Supplied records:
#####

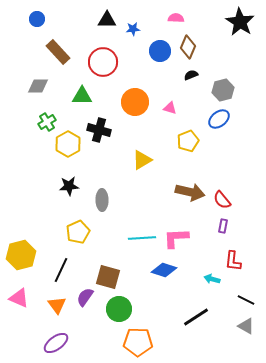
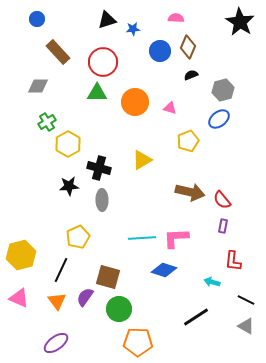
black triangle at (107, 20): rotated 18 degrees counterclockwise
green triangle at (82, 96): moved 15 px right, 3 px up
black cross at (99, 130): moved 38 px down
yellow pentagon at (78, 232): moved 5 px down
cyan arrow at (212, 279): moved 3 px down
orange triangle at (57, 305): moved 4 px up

#####

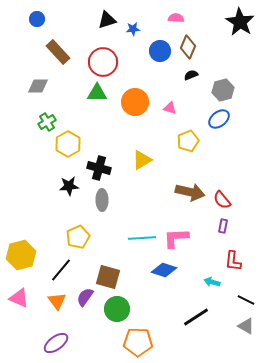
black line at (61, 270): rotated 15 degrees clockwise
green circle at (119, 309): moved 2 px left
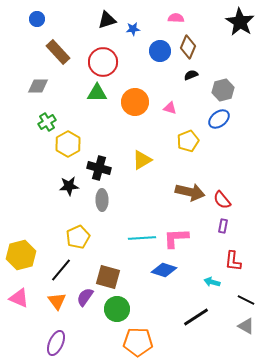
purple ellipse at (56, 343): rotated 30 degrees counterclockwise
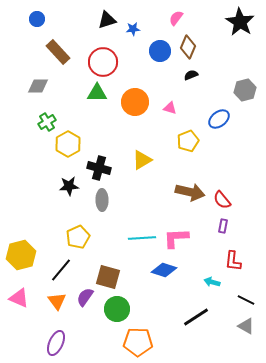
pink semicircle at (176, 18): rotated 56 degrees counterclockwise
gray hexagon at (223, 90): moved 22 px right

#####

Can you render the material above as a numbered list, starting with the line that contains "purple ellipse at" and going on through the line that contains "gray hexagon at (223, 90): moved 22 px right", with the pictures and any blank lines left out?

Answer to this task:
1. purple ellipse at (56, 343): rotated 30 degrees counterclockwise
2. pink semicircle at (176, 18): rotated 56 degrees counterclockwise
3. gray hexagon at (223, 90): moved 22 px right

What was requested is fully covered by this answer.